# Dataset excerpts
——————————

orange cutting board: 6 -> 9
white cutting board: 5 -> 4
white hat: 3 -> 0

——————————

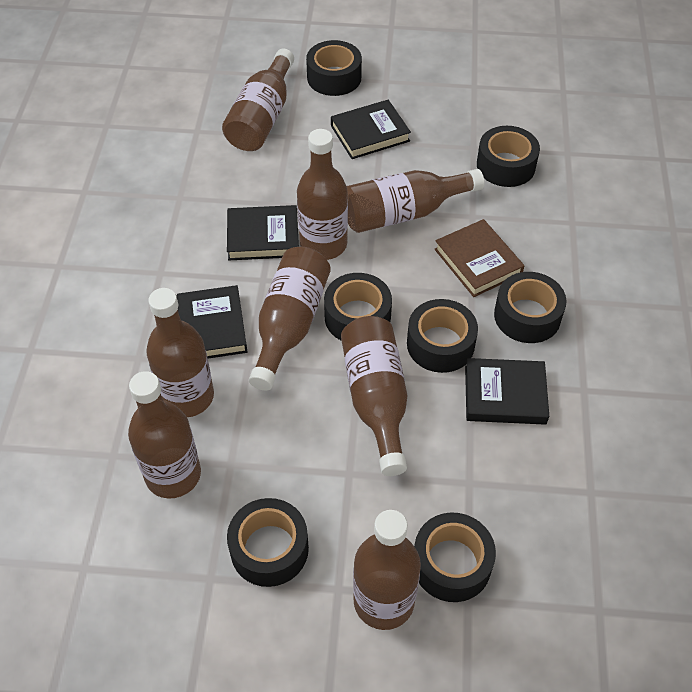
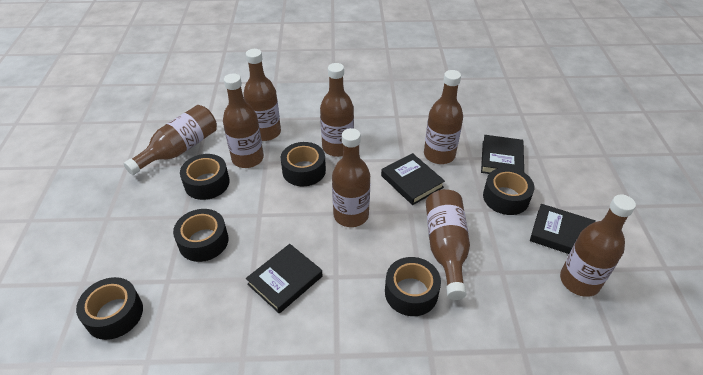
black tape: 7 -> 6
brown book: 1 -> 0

——————————

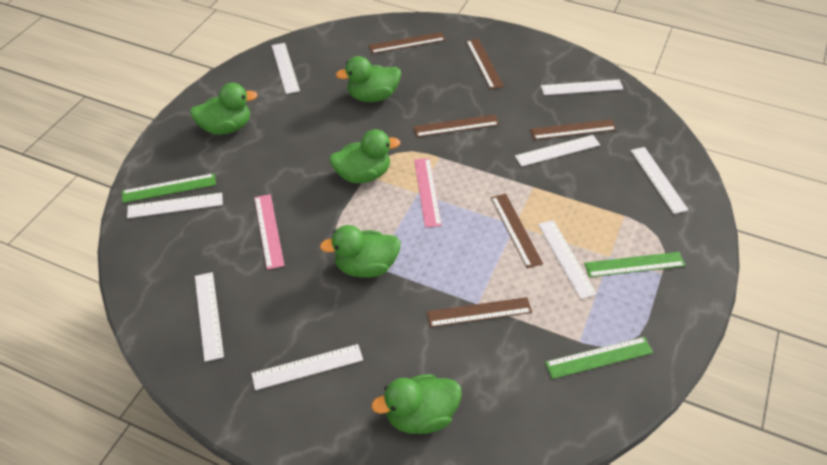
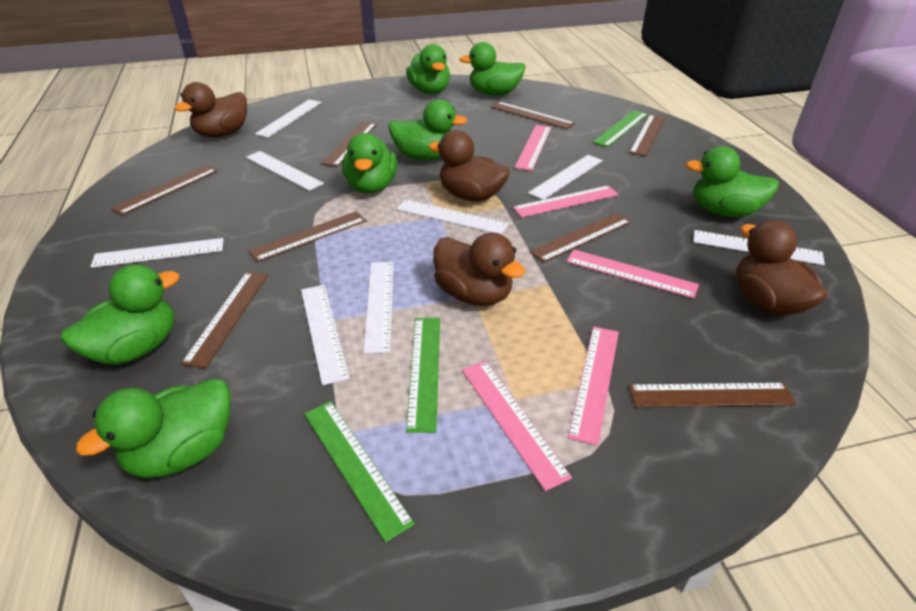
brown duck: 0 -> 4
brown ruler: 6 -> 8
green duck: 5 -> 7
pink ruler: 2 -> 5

——————————

# Your task
Please output the lines of the listing above that fall in the stretch from the one with "brown duck: 0 -> 4" through the one with "pink ruler: 2 -> 5", exactly and only those.

# Task result
brown duck: 0 -> 4
brown ruler: 6 -> 8
green duck: 5 -> 7
pink ruler: 2 -> 5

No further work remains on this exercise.